* Required work
Write the data out again exactly, with every picture removed.

* * * * * * * * *

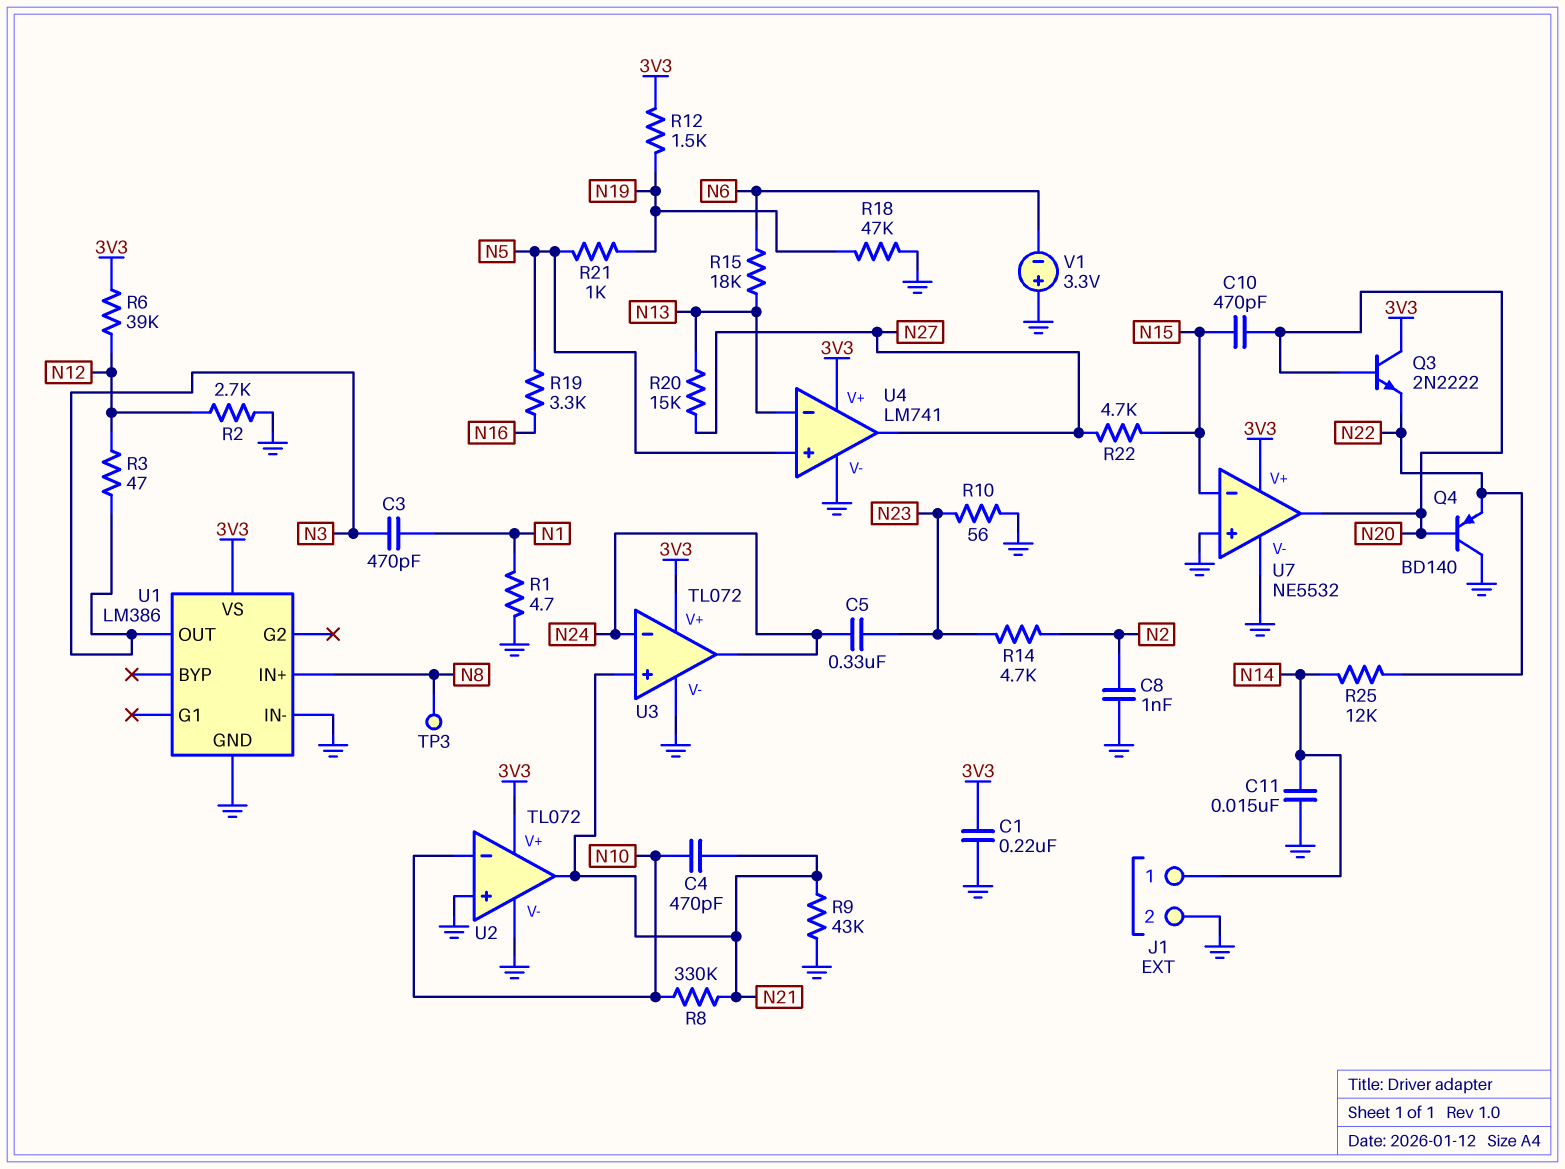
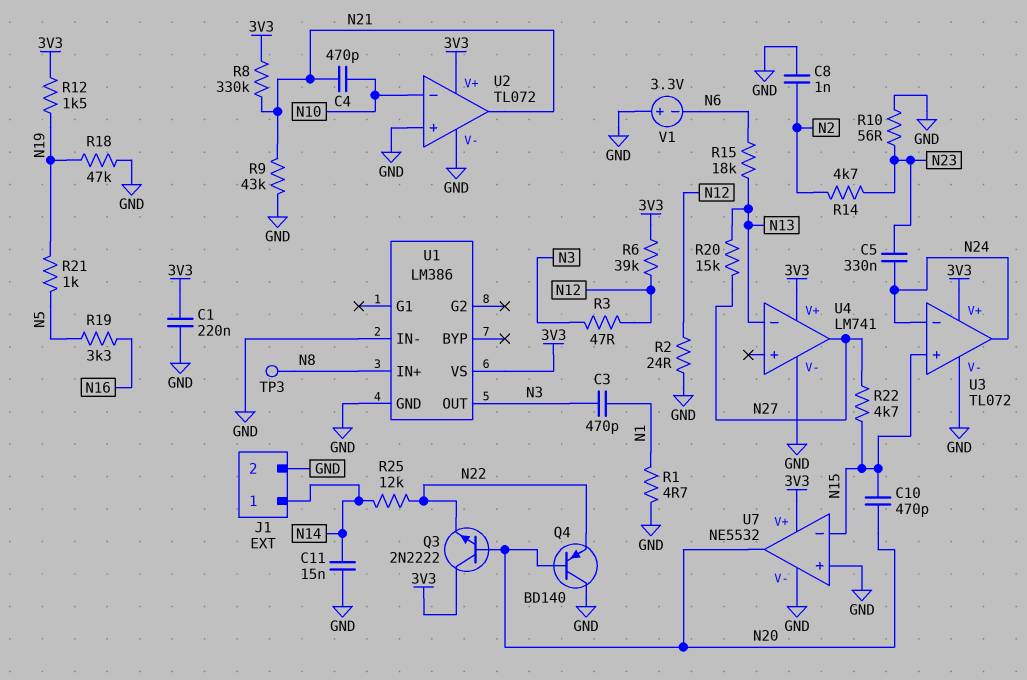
R2: 2.7k (GND, N12) -> 24 (GND, N12)
R8: 330k (N10, N21) -> 330k (3V3, N21)
U3 pin in+: N21 -> N15
U4 pin in+: N5 -> none

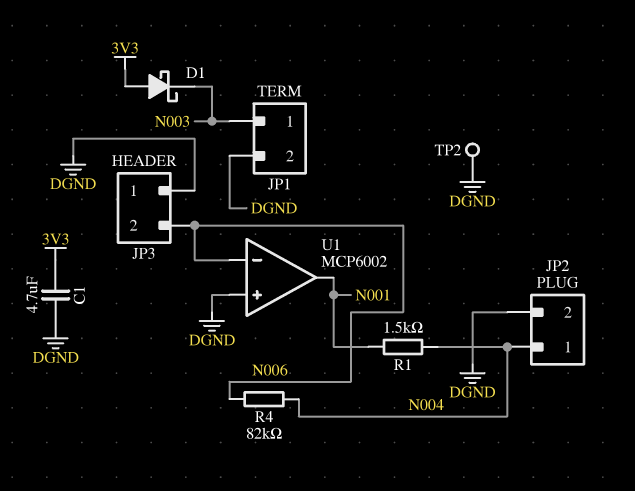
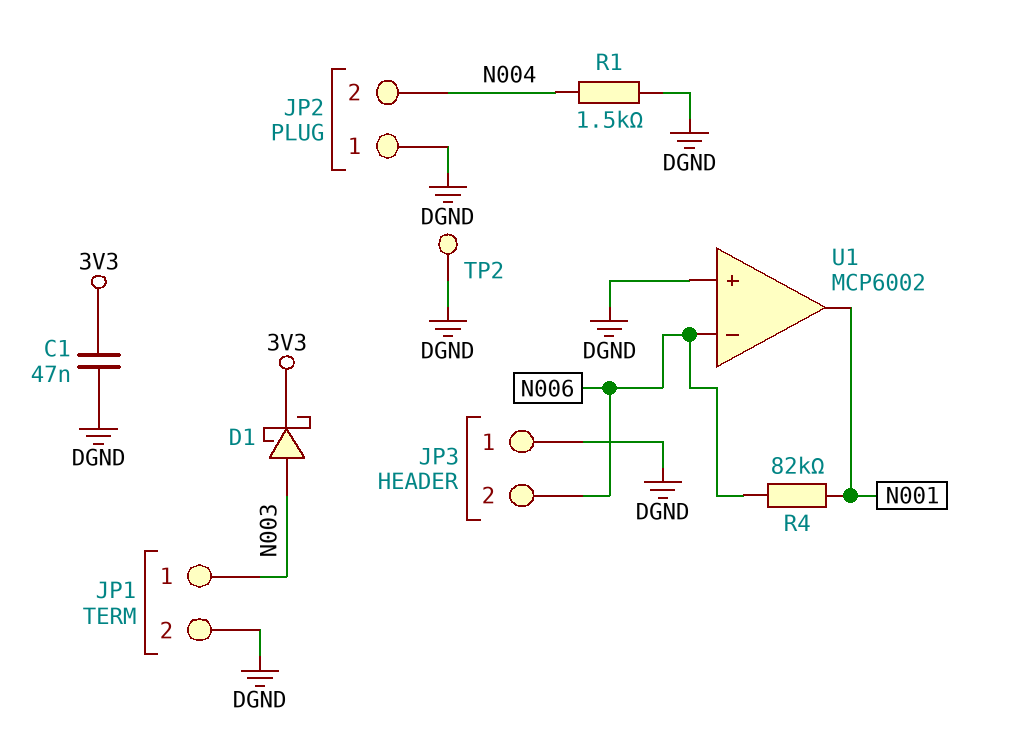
C1: 4.7uF (3V3, DGND) -> 47nF (3V3, DGND)
D1: schottky (A 3V3, K N003) -> schottky (A N003, K 3V3)
JP2 pin 1: N004 -> DGND
JP2 pin 2: DGND -> N004
R1: 1.5k (N001, N004) -> 1.5k (DGND, N004)
R4: 82k (N004, N006) -> 82k (N001, N006)

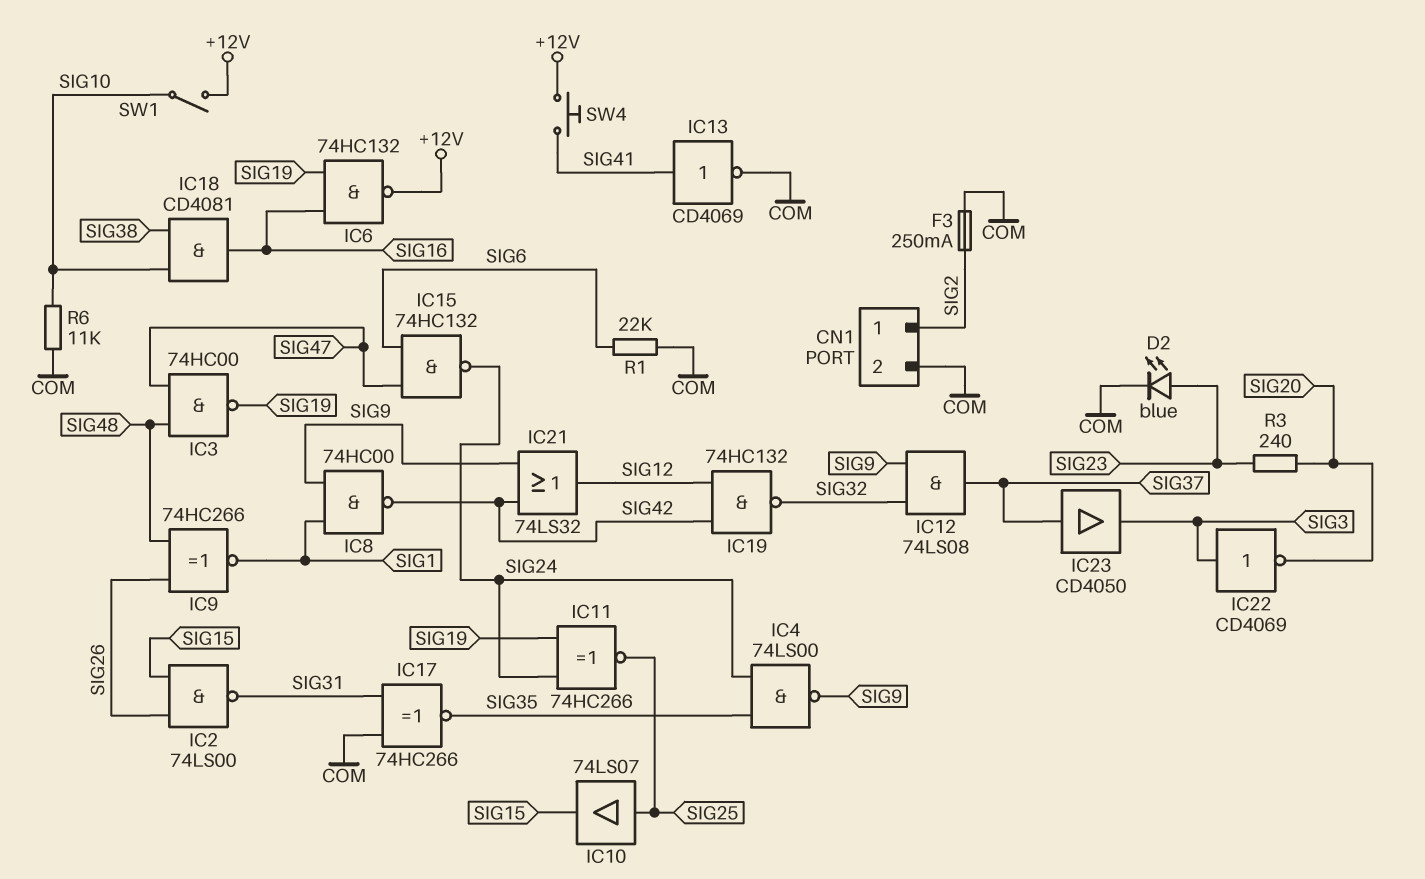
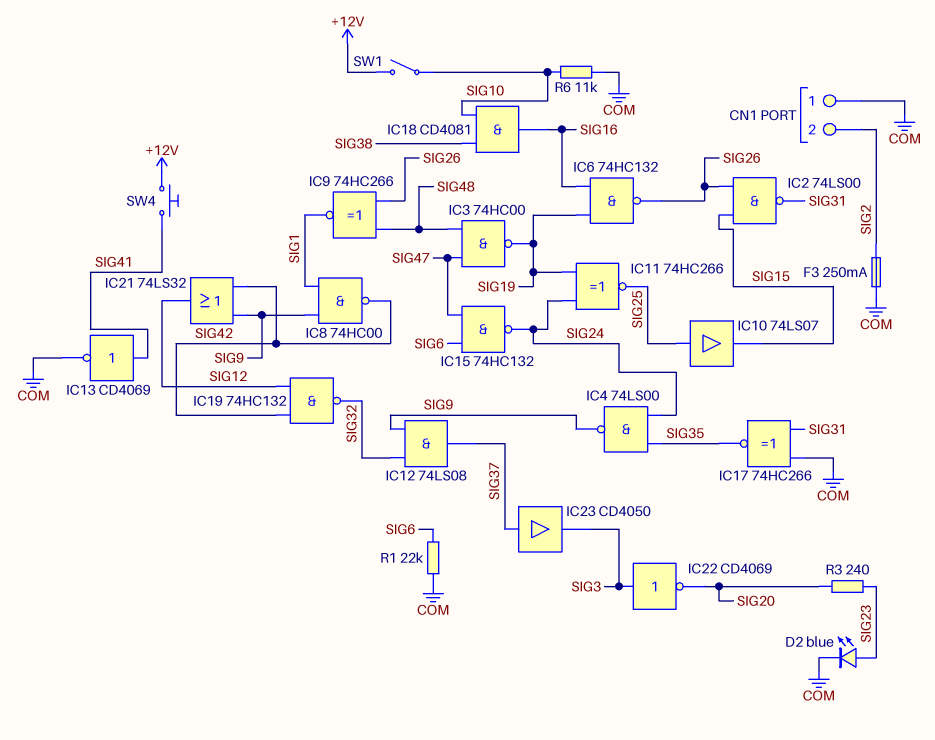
CN1 pin 1: SIG2 -> COM
CN1 pin 2: COM -> SIG2
IC6: NAND 74HC132 (in SIG16, in SIG19, out +12V) -> NAND 74HC132 (in SIG16, in SIG19, out SIG26)

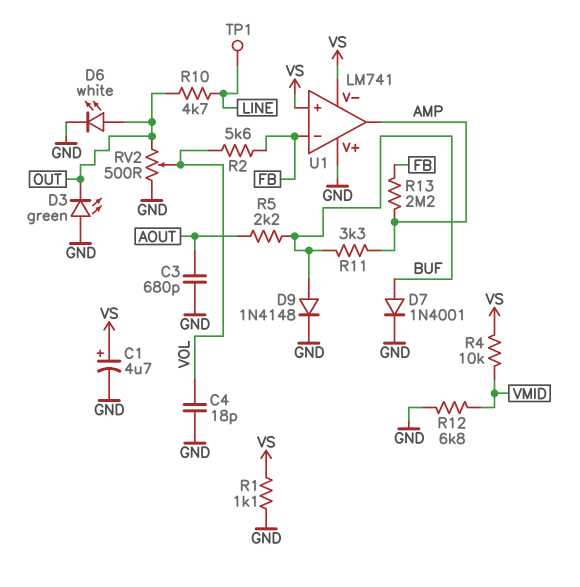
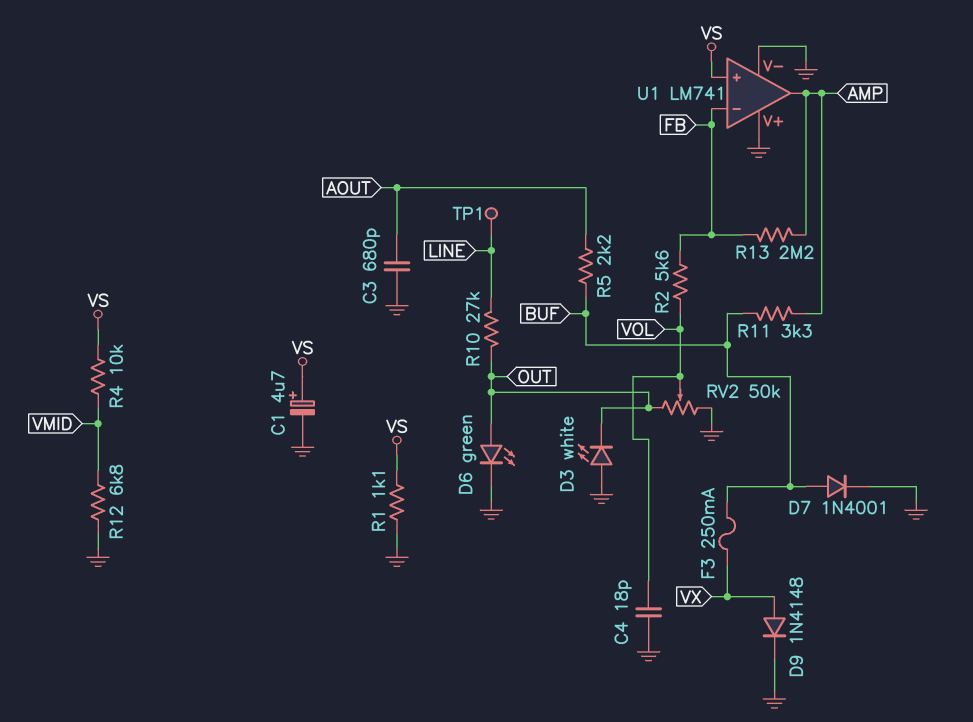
D3: LED green (A GND, K OUT) -> LED white (A GND, K OUT)
D6: LED white (A OUT, K GND) -> LED green (A OUT, K GND)
D9: diode 1N4148 (A BUF, K GND) -> diode 1N4148 (A VX, K GND)
F3: none -> 250mA (BUF, VX)
R10: 4.7k (LINE, OUT) -> 27k (LINE, OUT)
RV2: 500 (GND, OUT, wiper VOL) -> 50k (GND, OUT, wiper VOL)
U1 pin V-: VS -> GND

* * * * * * * * *

* Your solution
R2: 2.7k (GND, N12) -> 24 (GND, N12)
R8: 330k (N10, N21) -> 330k (3V3, N21)
U3 pin in+: N21 -> N15
U4 pin in+: N5 -> none

C1: 4.7uF (3V3, DGND) -> 47nF (3V3, DGND)
D1: schottky (A 3V3, K N003) -> schottky (A N003, K 3V3)
JP2 pin 1: N004 -> DGND
JP2 pin 2: DGND -> N004
R1: 1.5k (N001, N004) -> 1.5k (DGND, N004)
R4: 82k (N004, N006) -> 82k (N001, N006)

CN1 pin 1: SIG2 -> COM
CN1 pin 2: COM -> SIG2
IC6: NAND 74HC132 (in SIG16, in SIG19, out +12V) -> NAND 74HC132 (in SIG16, in SIG19, out SIG26)

D3: LED green (A GND, K OUT) -> LED white (A GND, K OUT)
D6: LED white (A OUT, K GND) -> LED green (A OUT, K GND)
D9: diode 1N4148 (A BUF, K GND) -> diode 1N4148 (A VX, K GND)
F3: none -> 250mA (BUF, VX)
R10: 4.7k (LINE, OUT) -> 27k (LINE, OUT)
RV2: 500 (GND, OUT, wiper VOL) -> 50k (GND, OUT, wiper VOL)
U1 pin V-: VS -> GND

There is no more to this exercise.